Set down the full listing exactly, character for character.

::: Given data :::

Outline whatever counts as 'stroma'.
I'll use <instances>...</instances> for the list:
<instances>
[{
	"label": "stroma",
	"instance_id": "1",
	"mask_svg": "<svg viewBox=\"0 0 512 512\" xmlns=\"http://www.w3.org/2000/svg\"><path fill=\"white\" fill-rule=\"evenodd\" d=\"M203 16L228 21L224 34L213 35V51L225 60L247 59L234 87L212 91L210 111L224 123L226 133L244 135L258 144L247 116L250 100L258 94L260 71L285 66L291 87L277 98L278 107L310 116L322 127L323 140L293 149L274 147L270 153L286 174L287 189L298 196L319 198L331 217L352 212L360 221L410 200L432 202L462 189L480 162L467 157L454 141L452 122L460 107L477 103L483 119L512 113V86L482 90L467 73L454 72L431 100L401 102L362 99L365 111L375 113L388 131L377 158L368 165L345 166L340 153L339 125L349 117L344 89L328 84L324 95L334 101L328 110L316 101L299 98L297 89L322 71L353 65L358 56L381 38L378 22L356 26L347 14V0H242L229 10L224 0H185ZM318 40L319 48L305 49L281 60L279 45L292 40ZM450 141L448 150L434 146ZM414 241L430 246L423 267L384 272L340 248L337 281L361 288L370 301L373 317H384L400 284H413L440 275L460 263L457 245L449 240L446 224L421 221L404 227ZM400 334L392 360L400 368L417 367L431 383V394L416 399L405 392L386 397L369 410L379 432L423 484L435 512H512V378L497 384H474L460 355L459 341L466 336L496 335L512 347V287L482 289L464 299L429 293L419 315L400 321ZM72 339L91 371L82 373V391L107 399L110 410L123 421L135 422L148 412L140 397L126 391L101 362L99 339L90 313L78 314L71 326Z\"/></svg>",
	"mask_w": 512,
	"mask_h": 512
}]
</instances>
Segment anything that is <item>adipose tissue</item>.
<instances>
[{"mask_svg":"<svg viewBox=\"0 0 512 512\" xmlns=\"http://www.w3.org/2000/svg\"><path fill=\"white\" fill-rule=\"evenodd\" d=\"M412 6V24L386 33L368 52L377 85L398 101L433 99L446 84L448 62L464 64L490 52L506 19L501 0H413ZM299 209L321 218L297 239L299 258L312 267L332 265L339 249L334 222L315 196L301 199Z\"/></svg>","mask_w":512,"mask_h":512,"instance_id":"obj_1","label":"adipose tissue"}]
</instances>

:::

◆ Final result ◆
Outline whatever counts as 'stroma'.
I'll use <instances>...</instances> for the list:
<instances>
[{
	"label": "stroma",
	"instance_id": "1",
	"mask_svg": "<svg viewBox=\"0 0 512 512\" xmlns=\"http://www.w3.org/2000/svg\"><path fill=\"white\" fill-rule=\"evenodd\" d=\"M203 16L228 21L224 34L213 35V51L225 60L247 59L234 87L212 91L210 111L224 123L226 133L244 135L258 144L247 116L250 100L258 94L260 71L285 66L291 87L277 98L278 107L310 116L322 127L323 140L293 149L274 147L270 153L286 174L287 189L298 196L319 198L331 217L352 212L360 221L410 200L432 202L462 189L480 162L467 157L454 141L452 122L460 107L477 103L483 119L512 113V86L482 90L467 73L454 72L431 100L401 102L362 99L365 111L375 113L388 131L377 158L368 165L345 166L340 153L339 125L349 117L344 89L328 84L324 95L334 101L328 110L316 101L299 98L297 89L322 71L353 65L358 56L381 38L378 22L356 26L347 14V0H242L229 10L224 0H185ZM318 40L319 48L305 49L281 60L279 45L292 40ZM450 141L448 150L434 146ZM414 241L430 246L423 267L384 272L340 248L337 281L361 288L370 301L373 317H384L400 284H413L440 275L460 263L457 245L449 240L446 224L421 221L404 227ZM400 334L392 360L400 368L417 367L431 383V394L416 399L405 392L386 397L369 410L379 432L423 484L435 512H512V378L497 384H474L460 355L459 341L466 336L496 335L512 347V287L482 289L464 299L429 293L419 315L400 321ZM72 339L91 371L82 373V391L107 399L110 410L123 421L135 422L148 412L140 397L126 391L101 362L99 339L90 313L78 314L71 326Z\"/></svg>",
	"mask_w": 512,
	"mask_h": 512
}]
</instances>
Segment anything that is <item>adipose tissue</item>.
<instances>
[{"mask_svg":"<svg viewBox=\"0 0 512 512\" xmlns=\"http://www.w3.org/2000/svg\"><path fill=\"white\" fill-rule=\"evenodd\" d=\"M412 6V24L386 33L368 52L377 85L398 101L433 99L446 84L448 62L464 64L490 52L506 19L501 0H413ZM299 209L321 218L297 239L299 258L312 267L332 265L339 249L334 222L315 196L301 199Z\"/></svg>","mask_w":512,"mask_h":512,"instance_id":"obj_1","label":"adipose tissue"}]
</instances>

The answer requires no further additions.